_Instructions for the task_. Copy the stretch of lines below that opens with the line containing "pink hexagon: rotated" and closes with the line containing "purple semicircle: moved 9 px left", replacing "semicircle" with "half circle" and leaving everything else unchanged. Leave the pictures out.

_Provided data_.
####

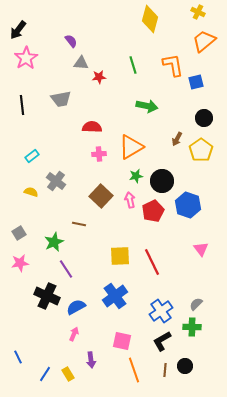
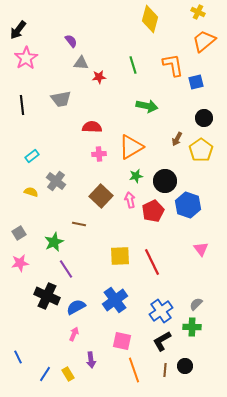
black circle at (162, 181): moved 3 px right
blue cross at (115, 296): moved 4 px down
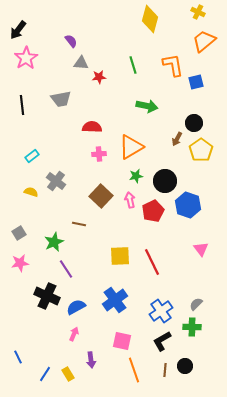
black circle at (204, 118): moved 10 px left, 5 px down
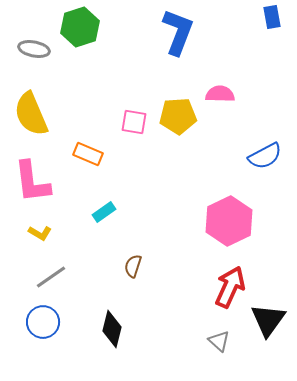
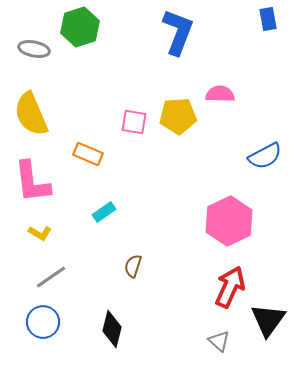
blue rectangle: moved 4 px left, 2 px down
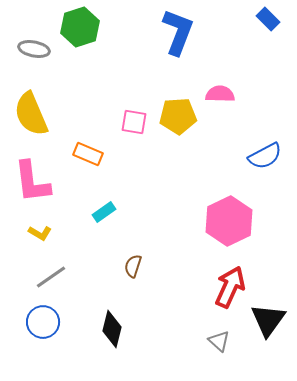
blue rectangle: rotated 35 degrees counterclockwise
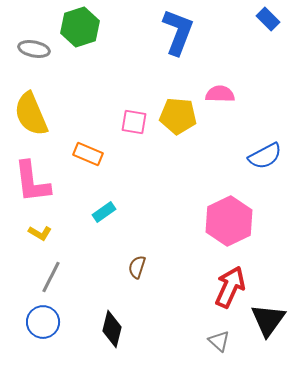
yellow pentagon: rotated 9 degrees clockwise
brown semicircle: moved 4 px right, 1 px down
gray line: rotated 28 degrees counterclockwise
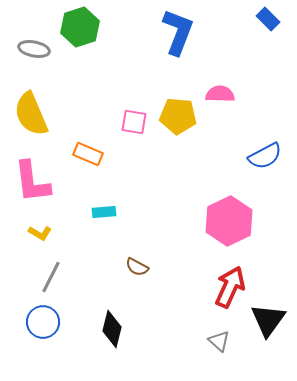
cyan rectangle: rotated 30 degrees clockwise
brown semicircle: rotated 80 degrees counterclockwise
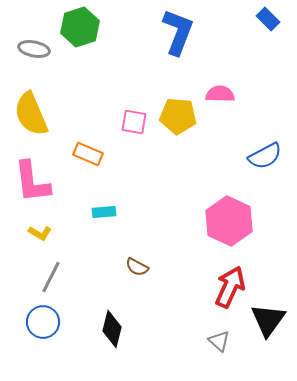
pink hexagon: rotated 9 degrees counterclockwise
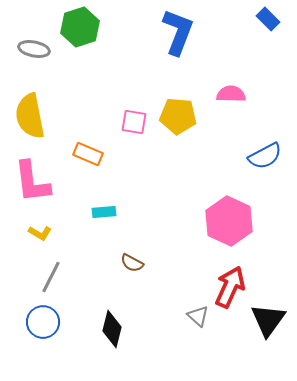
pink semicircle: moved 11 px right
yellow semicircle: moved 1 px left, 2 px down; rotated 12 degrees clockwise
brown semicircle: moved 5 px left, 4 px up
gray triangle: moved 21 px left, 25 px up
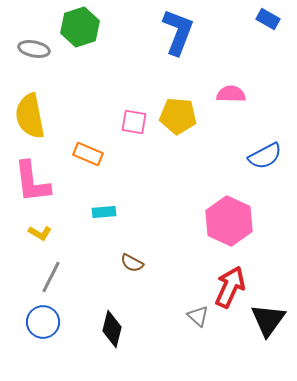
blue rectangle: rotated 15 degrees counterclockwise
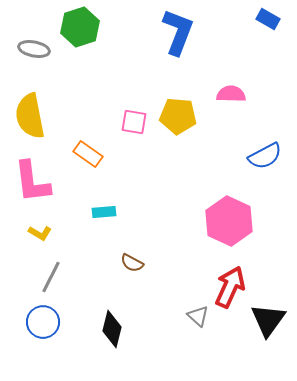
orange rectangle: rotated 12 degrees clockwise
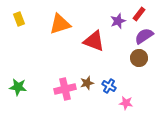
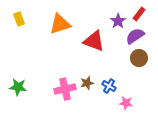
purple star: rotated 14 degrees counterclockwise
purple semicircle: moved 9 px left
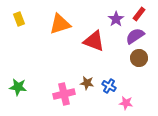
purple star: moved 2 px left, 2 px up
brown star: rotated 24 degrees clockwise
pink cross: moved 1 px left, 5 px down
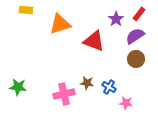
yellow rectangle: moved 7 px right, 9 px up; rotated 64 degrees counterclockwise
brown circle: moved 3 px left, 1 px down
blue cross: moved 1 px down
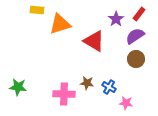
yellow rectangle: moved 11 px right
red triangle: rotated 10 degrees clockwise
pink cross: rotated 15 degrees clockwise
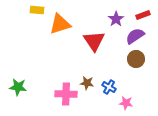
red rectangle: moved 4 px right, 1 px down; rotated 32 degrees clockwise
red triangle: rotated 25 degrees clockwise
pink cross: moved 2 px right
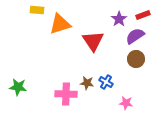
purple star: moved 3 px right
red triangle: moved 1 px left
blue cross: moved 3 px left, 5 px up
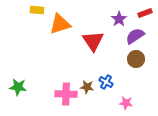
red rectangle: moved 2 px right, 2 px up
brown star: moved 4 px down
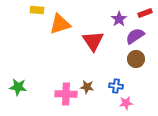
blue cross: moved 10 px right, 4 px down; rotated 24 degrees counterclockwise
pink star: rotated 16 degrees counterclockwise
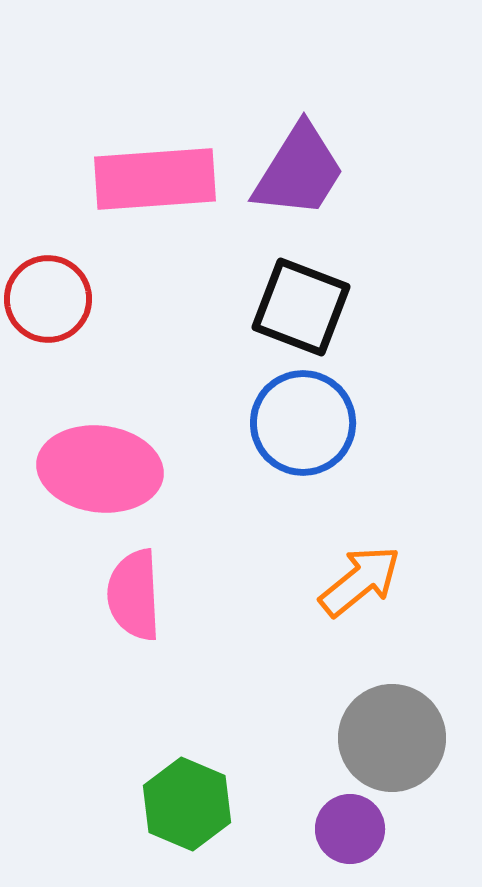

####

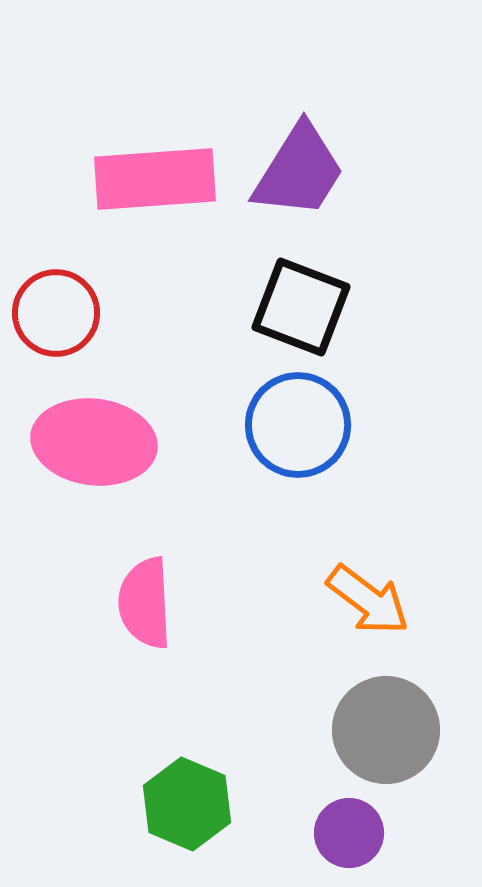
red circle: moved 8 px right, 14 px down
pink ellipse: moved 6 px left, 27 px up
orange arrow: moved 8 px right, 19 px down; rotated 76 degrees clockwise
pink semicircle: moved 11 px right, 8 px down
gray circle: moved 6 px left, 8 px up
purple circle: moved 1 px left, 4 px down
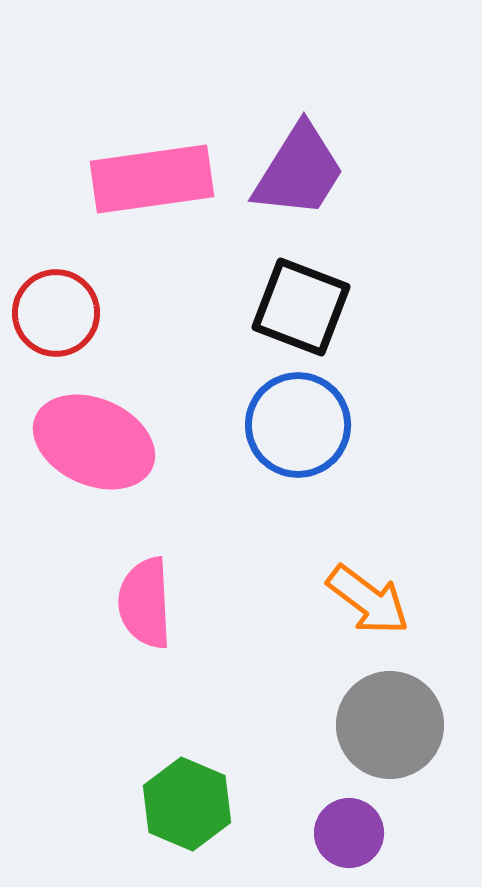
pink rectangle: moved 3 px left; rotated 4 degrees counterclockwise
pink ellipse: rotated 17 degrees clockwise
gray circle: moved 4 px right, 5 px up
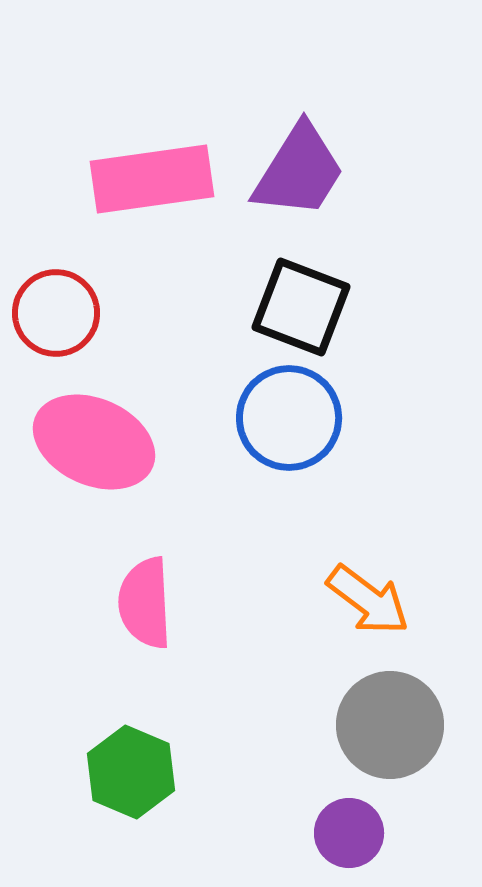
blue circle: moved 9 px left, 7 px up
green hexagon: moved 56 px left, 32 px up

####

_Output_.
pink hexagon: rotated 9 degrees counterclockwise
pink half circle: moved 11 px right
yellow half circle: moved 1 px left, 2 px down; rotated 12 degrees clockwise
brown half circle: moved 5 px left, 4 px up
gray triangle: moved 21 px left, 25 px up
blue rectangle: rotated 15 degrees counterclockwise
orange rectangle: rotated 12 degrees clockwise
purple star: rotated 14 degrees counterclockwise
purple half circle: moved 9 px left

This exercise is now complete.